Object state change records
>>>

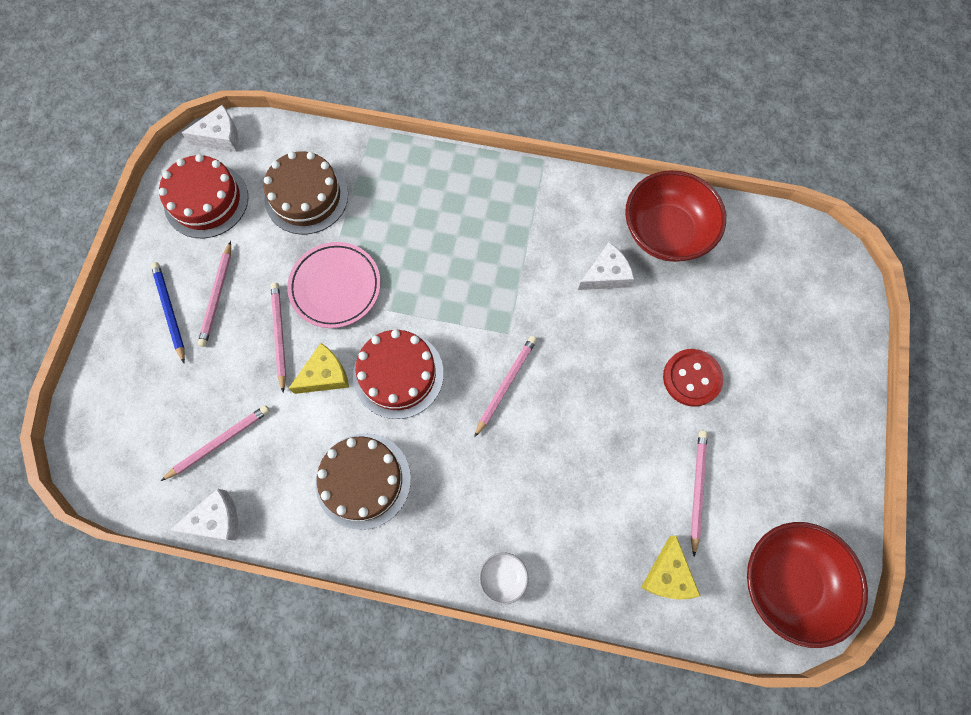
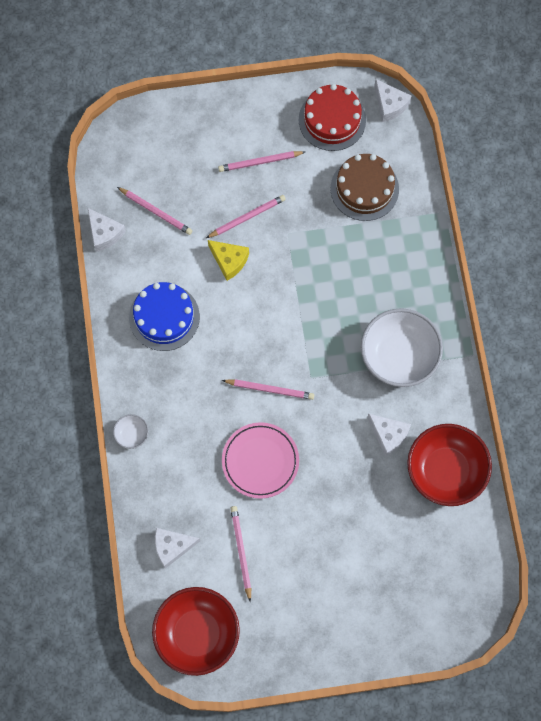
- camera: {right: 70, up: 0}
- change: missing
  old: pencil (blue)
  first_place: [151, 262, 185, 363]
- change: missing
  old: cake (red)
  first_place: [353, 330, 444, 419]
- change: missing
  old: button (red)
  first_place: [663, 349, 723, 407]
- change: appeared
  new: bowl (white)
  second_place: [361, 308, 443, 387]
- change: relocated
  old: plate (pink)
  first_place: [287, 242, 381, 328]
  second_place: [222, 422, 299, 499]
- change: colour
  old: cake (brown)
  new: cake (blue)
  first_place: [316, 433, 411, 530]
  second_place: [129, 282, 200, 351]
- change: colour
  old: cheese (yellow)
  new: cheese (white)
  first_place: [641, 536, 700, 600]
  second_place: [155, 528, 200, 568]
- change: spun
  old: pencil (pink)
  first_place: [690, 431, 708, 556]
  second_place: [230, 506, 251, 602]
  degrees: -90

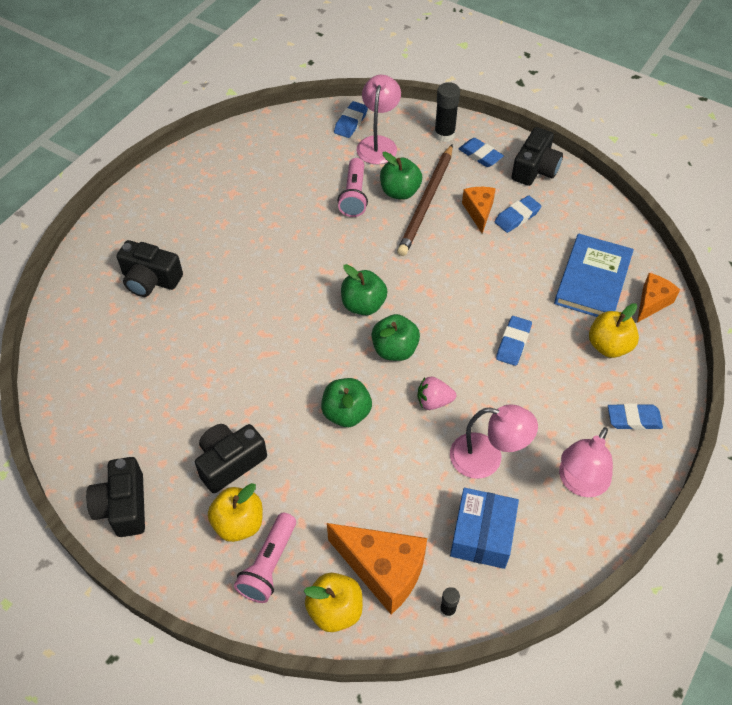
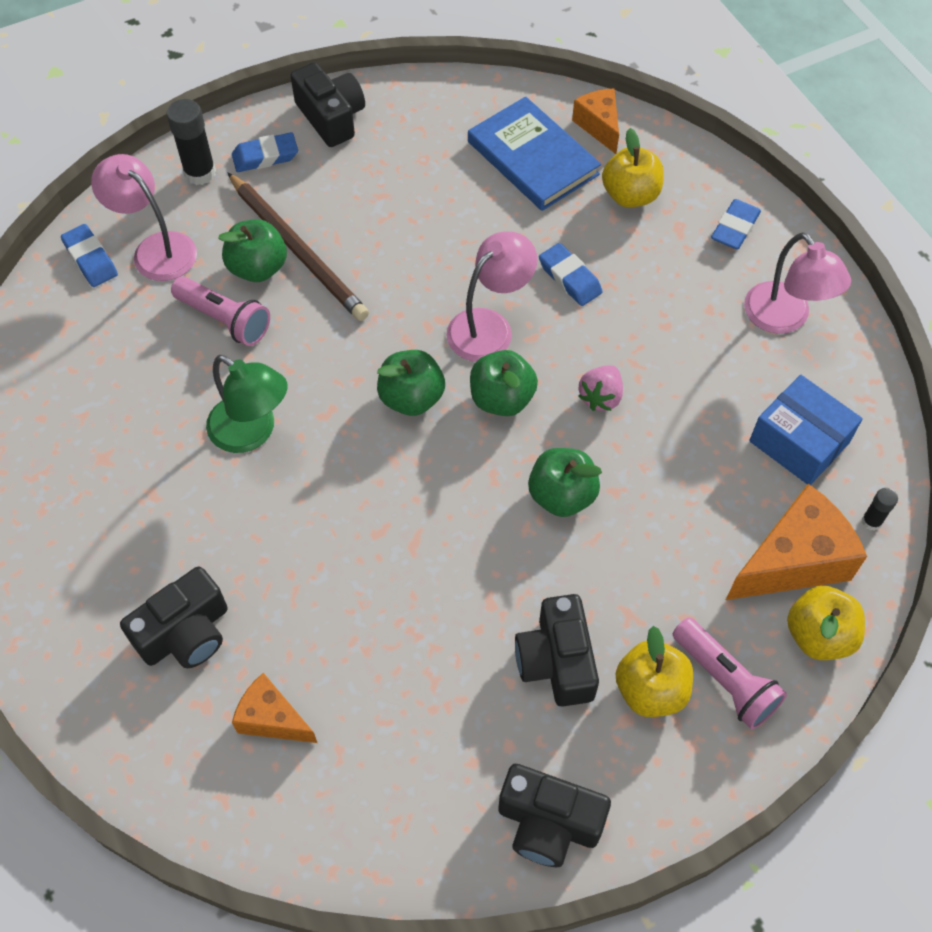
- camera: {right: -60, up: 5}
- change: missing
  old: eraser (blue)
  first_place: [495, 195, 541, 233]
- change: appeared
  new: lamp (green)
  second_place: [206, 355, 288, 453]
- change: relocated
  old: lamp (pink)
  first_place: [450, 404, 538, 479]
  second_place: [446, 232, 537, 361]
- change: relocated
  old: cheese (orange)
  first_place: [462, 187, 496, 233]
  second_place: [232, 673, 317, 743]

<<<

■ Work to be completed ■
Out of the data above, give again only the lines starting at the one holding "old: plate (pink)" and ending at the one holding "second_place: [230, 506, 251, 602]", unchanged.

■ Task solution ■
  old: plate (pink)
  first_place: [287, 242, 381, 328]
  second_place: [222, 422, 299, 499]
- change: colour
  old: cake (brown)
  new: cake (blue)
  first_place: [316, 433, 411, 530]
  second_place: [129, 282, 200, 351]
- change: colour
  old: cheese (yellow)
  new: cheese (white)
  first_place: [641, 536, 700, 600]
  second_place: [155, 528, 200, 568]
- change: spun
  old: pencil (pink)
  first_place: [690, 431, 708, 556]
  second_place: [230, 506, 251, 602]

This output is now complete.